··· Input material
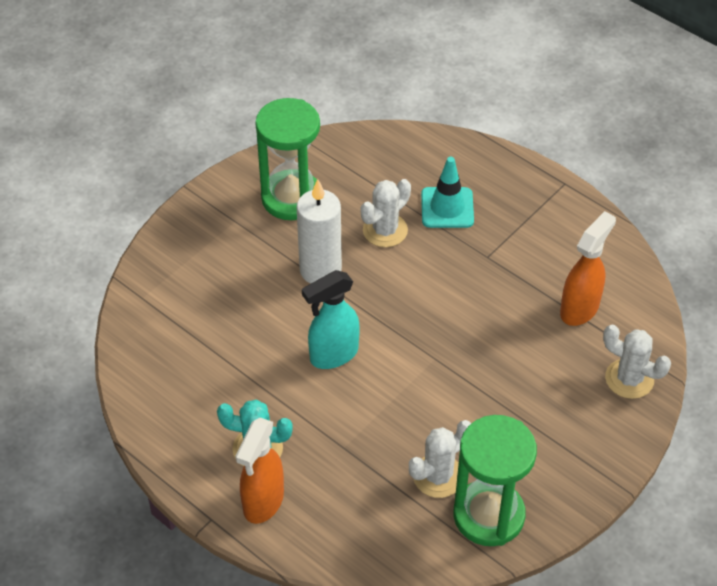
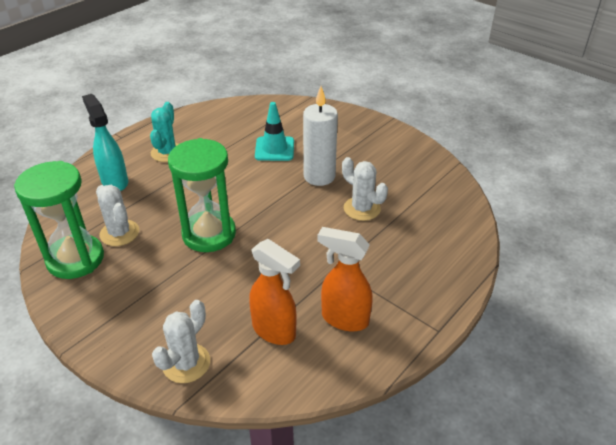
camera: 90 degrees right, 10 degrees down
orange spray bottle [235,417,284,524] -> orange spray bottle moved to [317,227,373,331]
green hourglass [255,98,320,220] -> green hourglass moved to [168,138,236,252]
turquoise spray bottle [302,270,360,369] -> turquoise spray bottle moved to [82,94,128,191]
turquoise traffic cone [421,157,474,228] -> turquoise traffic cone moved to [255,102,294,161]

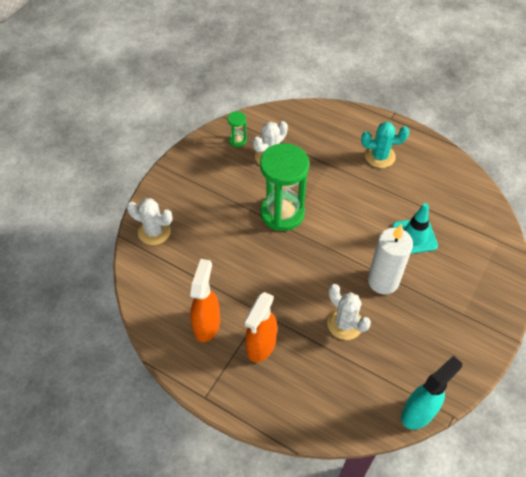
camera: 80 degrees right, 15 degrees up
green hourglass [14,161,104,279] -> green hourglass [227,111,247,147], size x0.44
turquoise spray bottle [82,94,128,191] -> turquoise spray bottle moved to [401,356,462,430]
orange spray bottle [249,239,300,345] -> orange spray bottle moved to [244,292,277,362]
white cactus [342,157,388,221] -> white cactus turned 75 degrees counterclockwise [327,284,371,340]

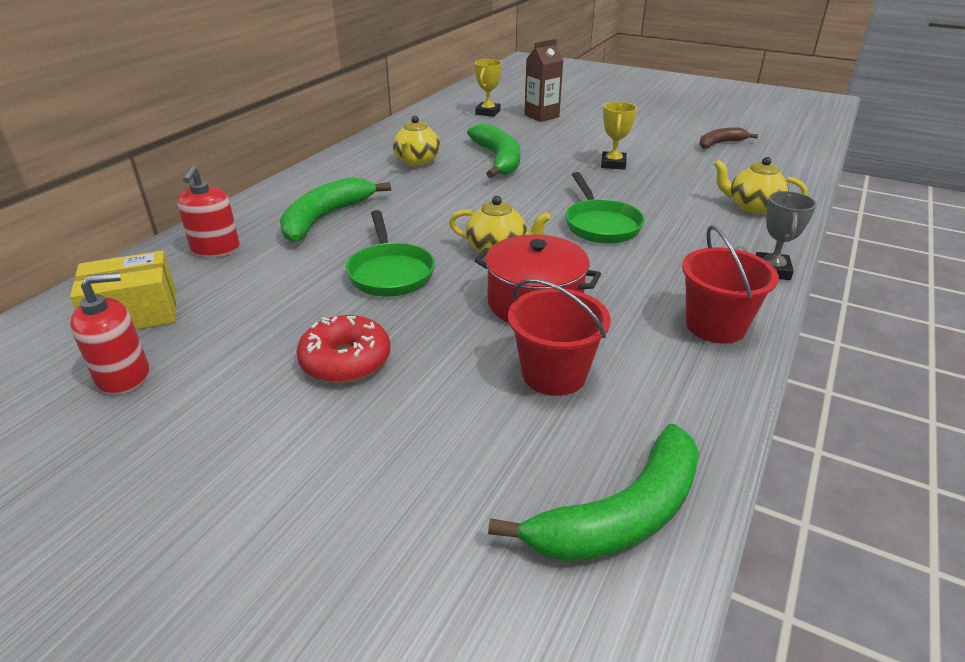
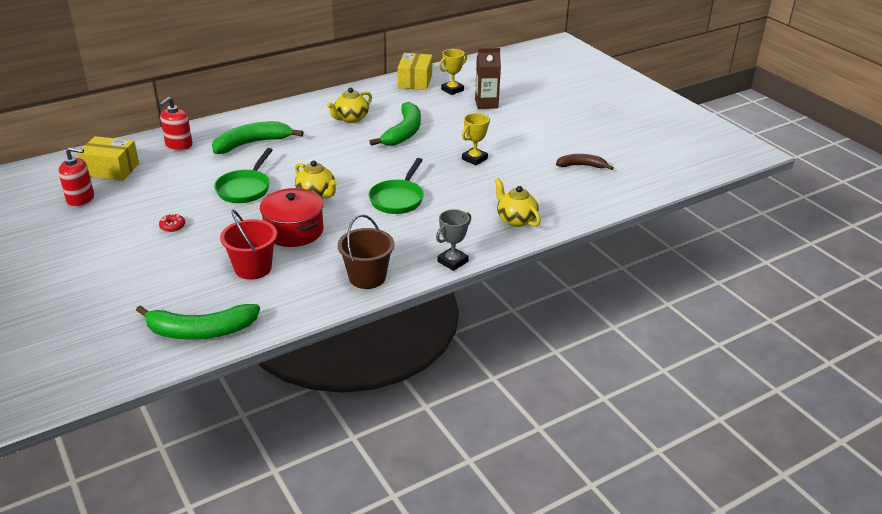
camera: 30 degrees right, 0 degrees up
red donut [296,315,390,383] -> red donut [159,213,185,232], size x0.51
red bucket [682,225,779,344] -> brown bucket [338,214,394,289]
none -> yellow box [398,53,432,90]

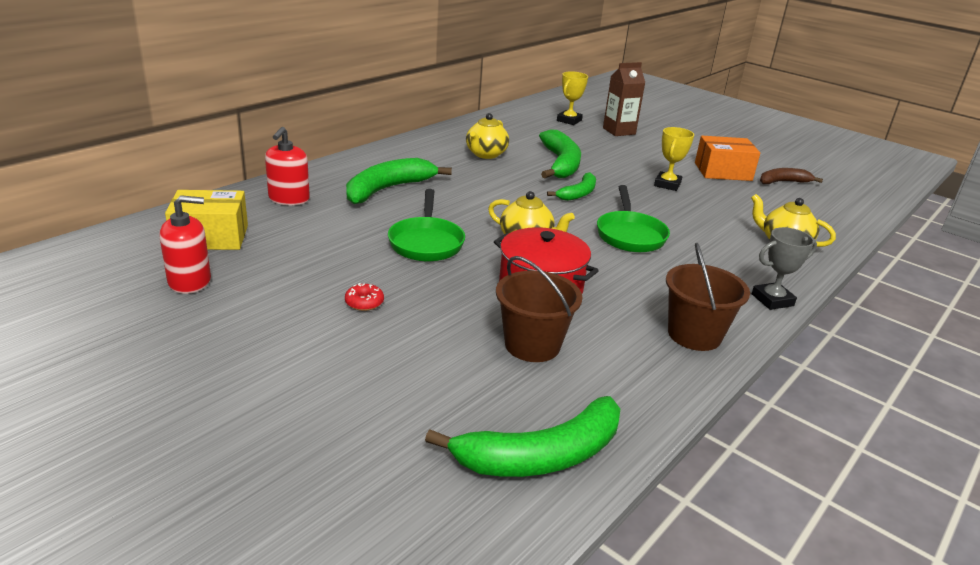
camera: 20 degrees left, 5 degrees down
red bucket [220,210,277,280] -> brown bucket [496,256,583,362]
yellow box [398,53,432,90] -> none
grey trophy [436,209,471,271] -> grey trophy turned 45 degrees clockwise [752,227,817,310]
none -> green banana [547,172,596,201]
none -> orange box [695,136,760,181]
······
··· Input material
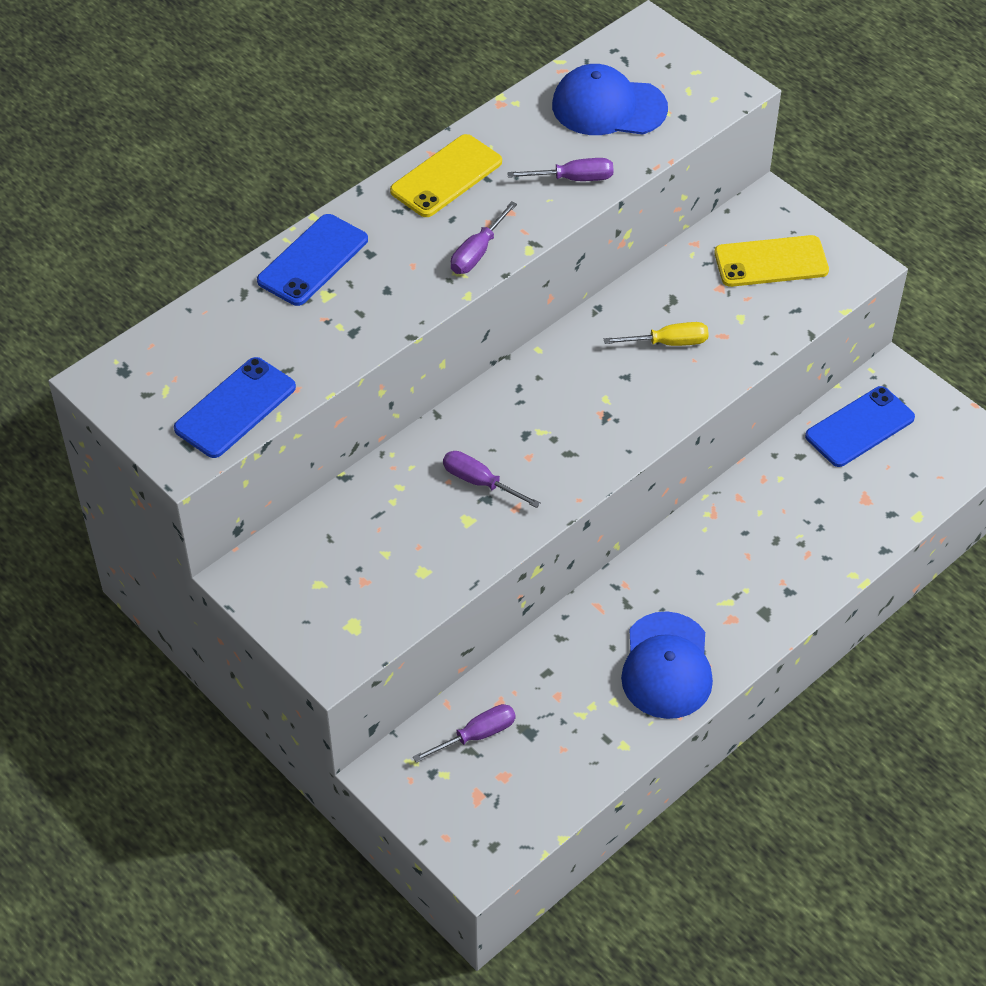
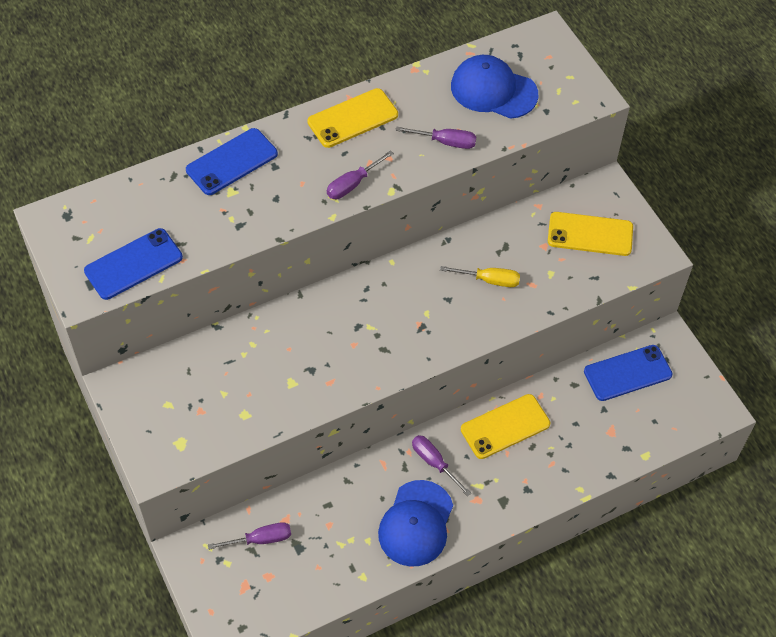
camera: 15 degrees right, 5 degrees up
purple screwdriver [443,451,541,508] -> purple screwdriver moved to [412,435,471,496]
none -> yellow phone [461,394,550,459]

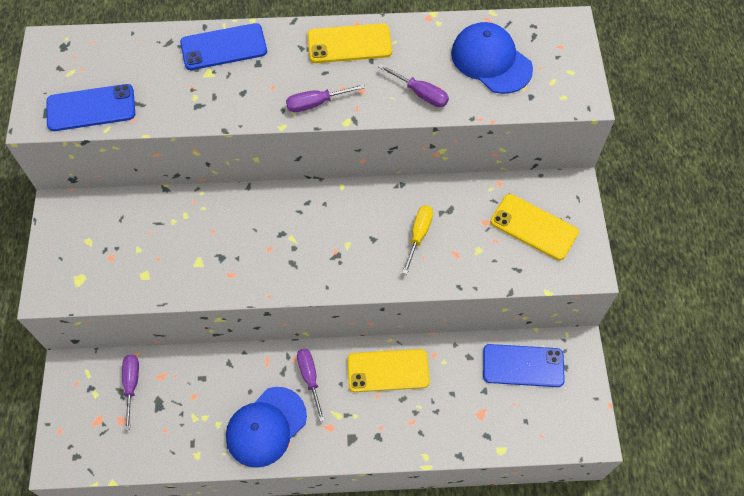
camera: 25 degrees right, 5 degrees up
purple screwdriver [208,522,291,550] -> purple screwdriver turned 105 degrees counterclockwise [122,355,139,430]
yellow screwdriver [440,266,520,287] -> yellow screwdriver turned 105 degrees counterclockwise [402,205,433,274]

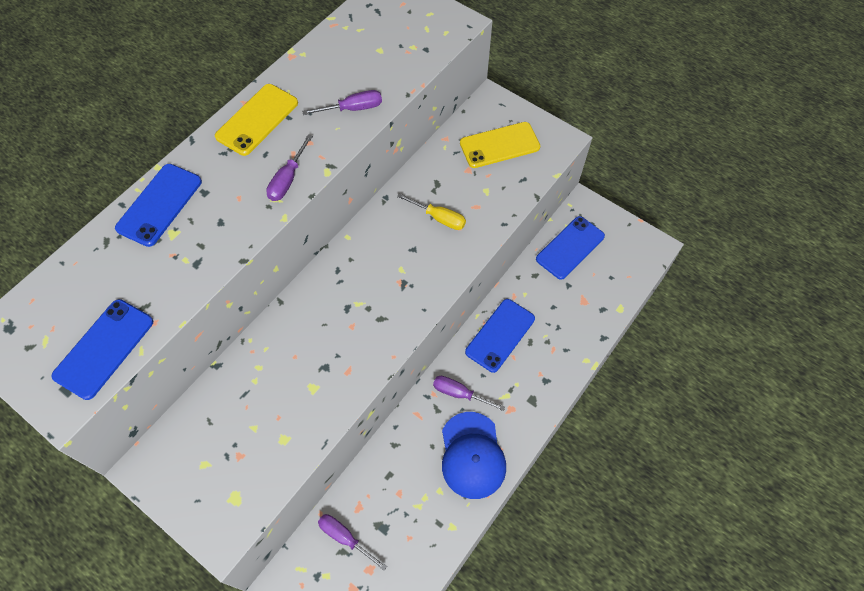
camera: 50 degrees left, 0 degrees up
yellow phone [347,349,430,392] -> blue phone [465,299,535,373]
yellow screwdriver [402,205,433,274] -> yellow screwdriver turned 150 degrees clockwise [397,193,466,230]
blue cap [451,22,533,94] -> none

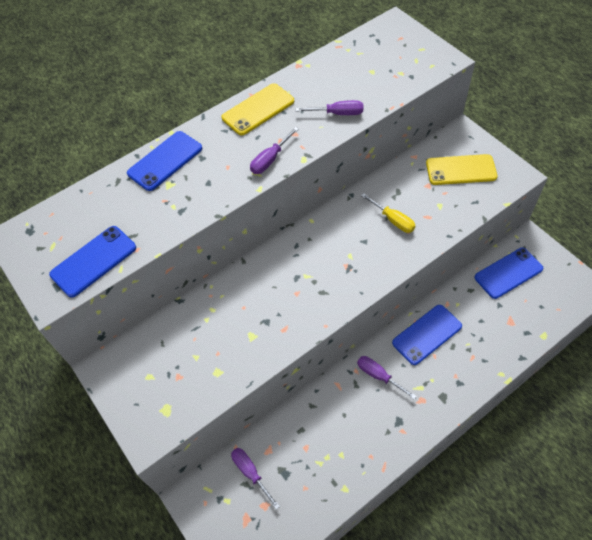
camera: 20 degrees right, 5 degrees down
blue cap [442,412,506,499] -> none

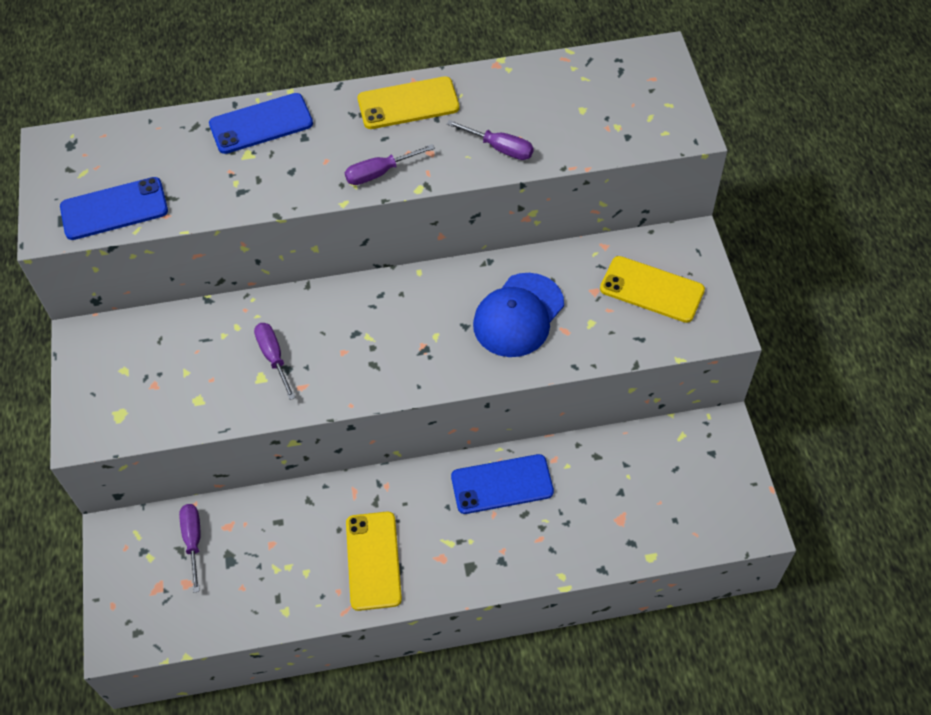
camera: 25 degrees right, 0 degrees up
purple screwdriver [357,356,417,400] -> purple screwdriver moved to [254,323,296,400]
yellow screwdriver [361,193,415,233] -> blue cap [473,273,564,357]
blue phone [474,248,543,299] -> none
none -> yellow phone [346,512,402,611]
······
··· Input material
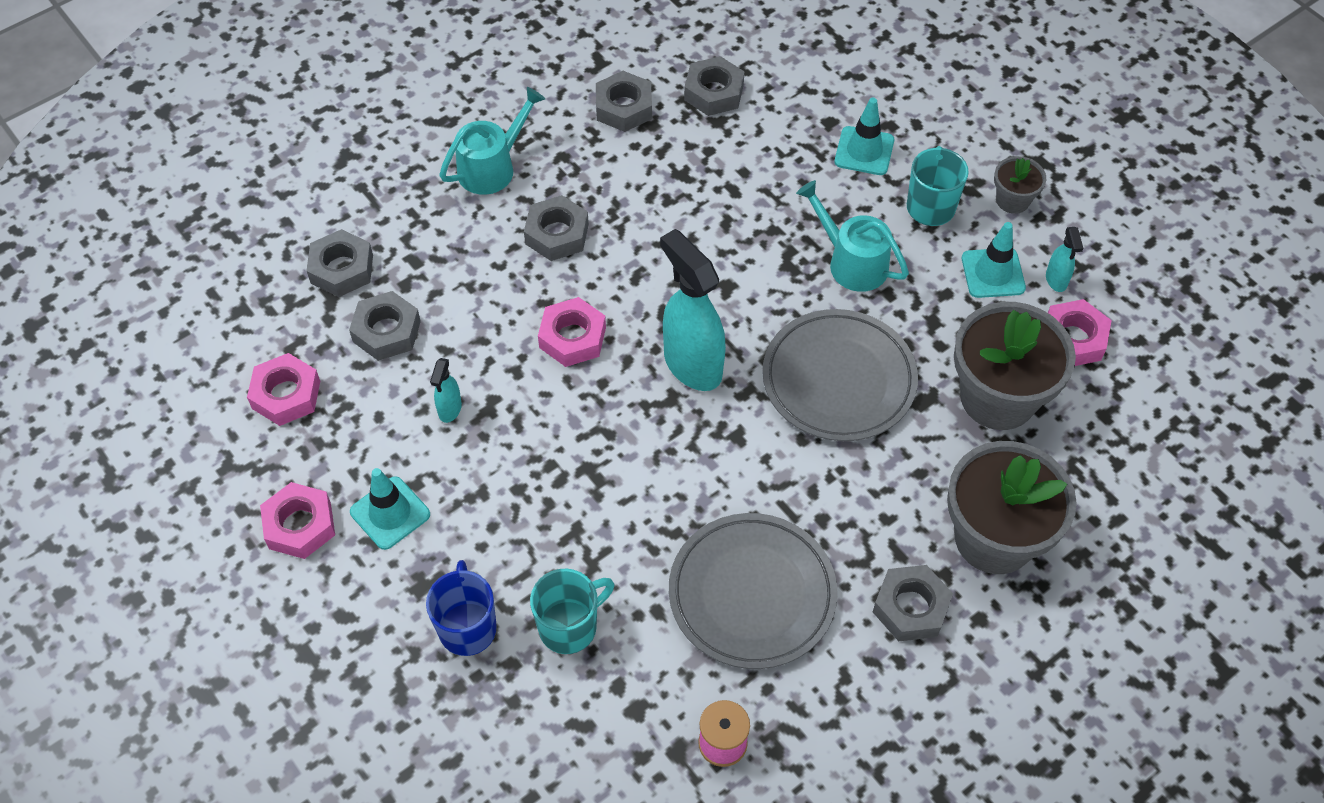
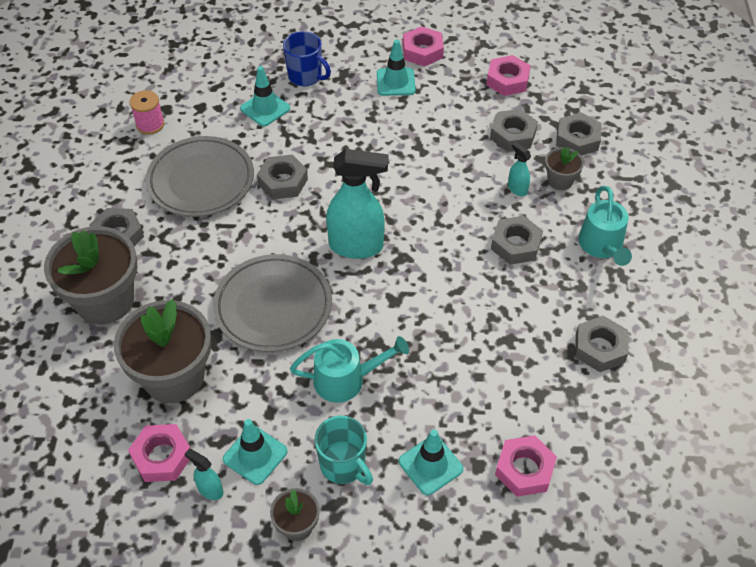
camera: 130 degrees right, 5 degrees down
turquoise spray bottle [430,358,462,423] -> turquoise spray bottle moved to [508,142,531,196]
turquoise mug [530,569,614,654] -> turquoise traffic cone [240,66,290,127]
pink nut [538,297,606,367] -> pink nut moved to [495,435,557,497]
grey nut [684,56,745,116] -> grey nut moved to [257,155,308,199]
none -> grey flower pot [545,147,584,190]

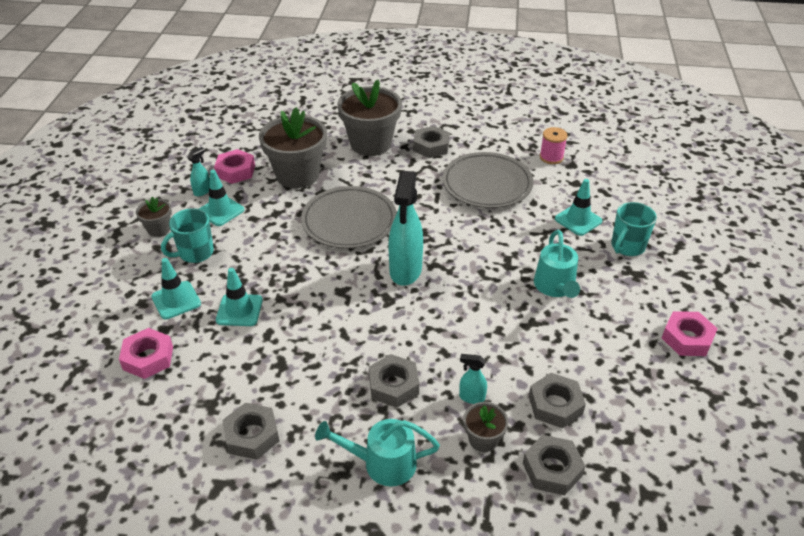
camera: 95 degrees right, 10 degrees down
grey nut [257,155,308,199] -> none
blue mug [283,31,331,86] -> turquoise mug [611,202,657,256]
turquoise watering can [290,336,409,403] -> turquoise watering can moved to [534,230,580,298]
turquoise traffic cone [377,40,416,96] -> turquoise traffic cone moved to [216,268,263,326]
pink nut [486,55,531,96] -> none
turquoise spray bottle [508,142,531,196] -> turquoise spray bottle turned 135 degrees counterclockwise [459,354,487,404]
······
# Aim of the task
Search the data and copy each line containing "yellow".

# Result below
none -> yellow box [398,53,432,90]
yellow box [398,53,432,90] -> none
none -> yellow phone [461,394,550,459]
yellow screwdriver [440,266,520,287] -> yellow screwdriver turned 105 degrees counterclockwise [402,205,433,274]
yellow phone [347,349,430,392] -> blue phone [465,299,535,373]
yellow screwdriver [402,205,433,274] -> yellow screwdriver turned 150 degrees clockwise [397,193,466,230]
yellow screwdriver [361,193,415,233] -> blue cap [473,273,564,357]
none -> yellow phone [346,512,402,611]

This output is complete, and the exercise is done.